Top of EXERCISE DATA
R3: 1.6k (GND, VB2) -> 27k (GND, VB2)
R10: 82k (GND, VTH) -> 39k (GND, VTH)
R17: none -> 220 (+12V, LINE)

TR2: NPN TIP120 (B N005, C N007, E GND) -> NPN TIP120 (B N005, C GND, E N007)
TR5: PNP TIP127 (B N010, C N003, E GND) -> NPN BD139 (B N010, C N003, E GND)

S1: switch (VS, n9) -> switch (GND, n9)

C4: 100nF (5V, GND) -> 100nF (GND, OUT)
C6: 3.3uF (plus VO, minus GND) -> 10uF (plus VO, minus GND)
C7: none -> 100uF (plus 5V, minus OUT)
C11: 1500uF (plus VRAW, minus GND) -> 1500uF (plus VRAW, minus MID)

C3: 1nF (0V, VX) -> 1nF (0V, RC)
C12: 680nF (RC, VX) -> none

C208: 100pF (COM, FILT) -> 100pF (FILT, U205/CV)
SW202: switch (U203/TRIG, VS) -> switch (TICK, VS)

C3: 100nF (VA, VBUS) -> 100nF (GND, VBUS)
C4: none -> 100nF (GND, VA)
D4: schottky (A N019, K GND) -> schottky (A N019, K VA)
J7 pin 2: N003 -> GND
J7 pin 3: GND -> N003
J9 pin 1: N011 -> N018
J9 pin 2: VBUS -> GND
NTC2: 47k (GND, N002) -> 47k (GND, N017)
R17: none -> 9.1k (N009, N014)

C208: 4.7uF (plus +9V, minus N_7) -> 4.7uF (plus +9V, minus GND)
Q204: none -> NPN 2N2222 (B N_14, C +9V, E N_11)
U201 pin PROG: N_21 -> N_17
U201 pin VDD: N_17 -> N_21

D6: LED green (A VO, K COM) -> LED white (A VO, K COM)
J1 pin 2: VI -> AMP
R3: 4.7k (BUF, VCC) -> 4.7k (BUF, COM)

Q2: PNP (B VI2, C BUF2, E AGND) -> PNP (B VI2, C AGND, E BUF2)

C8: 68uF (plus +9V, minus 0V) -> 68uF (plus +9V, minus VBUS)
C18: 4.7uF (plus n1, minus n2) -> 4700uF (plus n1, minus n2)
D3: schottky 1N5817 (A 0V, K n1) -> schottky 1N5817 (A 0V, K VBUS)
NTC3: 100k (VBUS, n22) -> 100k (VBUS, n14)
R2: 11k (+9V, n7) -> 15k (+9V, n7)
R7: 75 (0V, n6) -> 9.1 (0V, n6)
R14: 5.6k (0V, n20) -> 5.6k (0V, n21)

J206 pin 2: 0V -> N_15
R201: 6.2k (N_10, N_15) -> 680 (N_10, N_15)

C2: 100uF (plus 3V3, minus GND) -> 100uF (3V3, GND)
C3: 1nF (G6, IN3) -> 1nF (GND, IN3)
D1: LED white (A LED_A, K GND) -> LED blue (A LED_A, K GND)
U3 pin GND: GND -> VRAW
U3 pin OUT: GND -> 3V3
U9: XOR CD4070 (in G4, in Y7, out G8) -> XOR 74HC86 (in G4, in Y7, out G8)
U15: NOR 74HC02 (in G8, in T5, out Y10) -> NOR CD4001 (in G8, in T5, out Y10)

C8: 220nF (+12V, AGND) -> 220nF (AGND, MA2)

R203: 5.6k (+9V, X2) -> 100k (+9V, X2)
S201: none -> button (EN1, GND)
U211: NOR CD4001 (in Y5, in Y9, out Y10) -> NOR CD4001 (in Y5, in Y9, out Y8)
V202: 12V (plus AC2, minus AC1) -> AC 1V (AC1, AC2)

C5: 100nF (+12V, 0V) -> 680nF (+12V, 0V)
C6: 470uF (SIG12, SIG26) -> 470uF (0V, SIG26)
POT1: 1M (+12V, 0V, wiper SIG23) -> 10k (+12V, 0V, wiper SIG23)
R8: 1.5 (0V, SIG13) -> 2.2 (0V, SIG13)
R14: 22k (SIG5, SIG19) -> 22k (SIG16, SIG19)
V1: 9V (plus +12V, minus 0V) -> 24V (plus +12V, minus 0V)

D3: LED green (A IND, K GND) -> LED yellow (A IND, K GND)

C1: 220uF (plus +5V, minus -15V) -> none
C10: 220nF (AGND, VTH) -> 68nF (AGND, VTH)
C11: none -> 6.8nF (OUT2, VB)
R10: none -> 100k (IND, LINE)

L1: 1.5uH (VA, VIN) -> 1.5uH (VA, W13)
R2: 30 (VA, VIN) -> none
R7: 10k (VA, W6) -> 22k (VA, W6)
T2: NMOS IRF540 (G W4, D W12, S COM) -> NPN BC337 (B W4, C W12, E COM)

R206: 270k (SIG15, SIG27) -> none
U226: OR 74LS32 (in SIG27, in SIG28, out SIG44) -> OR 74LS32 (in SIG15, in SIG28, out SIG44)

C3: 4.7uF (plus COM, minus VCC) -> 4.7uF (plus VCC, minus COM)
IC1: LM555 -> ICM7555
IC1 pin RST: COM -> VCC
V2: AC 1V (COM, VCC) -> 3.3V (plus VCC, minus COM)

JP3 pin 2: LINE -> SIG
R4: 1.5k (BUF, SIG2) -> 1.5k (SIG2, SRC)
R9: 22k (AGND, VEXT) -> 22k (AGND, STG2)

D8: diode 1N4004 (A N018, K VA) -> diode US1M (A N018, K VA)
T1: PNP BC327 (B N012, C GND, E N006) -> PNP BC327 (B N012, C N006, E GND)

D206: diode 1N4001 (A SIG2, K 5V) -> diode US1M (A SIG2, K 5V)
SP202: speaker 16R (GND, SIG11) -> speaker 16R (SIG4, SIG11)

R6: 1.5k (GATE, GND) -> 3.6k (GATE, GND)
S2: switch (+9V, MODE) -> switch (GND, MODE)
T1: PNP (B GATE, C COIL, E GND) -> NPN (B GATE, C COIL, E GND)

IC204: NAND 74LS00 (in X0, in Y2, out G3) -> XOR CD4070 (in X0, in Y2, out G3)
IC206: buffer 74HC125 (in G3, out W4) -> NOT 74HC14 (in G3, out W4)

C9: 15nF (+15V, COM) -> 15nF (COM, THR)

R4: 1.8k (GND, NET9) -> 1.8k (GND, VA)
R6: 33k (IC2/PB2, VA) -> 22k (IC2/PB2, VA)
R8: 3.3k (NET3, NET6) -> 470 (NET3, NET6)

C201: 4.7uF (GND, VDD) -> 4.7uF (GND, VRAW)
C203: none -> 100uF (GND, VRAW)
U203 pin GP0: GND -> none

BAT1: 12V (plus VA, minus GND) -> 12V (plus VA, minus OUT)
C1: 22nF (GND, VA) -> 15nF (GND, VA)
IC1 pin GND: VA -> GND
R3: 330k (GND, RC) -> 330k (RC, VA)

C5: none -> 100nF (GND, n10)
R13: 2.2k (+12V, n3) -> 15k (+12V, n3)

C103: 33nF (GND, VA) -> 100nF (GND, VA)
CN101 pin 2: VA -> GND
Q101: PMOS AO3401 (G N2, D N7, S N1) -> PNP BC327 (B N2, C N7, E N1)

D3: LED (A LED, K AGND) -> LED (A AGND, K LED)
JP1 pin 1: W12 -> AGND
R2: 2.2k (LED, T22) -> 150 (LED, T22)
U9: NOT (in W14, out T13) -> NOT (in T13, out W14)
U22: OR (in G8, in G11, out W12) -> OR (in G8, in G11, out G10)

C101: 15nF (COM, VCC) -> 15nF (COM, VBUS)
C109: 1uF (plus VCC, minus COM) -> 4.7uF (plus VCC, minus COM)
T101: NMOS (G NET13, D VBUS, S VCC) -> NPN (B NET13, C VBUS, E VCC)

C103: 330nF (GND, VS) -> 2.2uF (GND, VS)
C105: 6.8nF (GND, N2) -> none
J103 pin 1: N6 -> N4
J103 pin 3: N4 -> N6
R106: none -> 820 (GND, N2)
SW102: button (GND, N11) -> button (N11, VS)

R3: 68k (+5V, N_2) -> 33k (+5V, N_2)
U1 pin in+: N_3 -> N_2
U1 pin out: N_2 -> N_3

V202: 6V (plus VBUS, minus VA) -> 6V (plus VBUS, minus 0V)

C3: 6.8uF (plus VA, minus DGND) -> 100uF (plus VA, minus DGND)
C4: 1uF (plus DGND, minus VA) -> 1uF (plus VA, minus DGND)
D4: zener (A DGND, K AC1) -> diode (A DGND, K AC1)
Bottom of EXERCISE DATA
• _INSTRUCTIONS FOR THE TASK_:
Note each line of the material holding "button" and copy it out.

• _YOUR RESPONSE_:
S201: none -> button (EN1, GND)
SW102: button (GND, N11) -> button (N11, VS)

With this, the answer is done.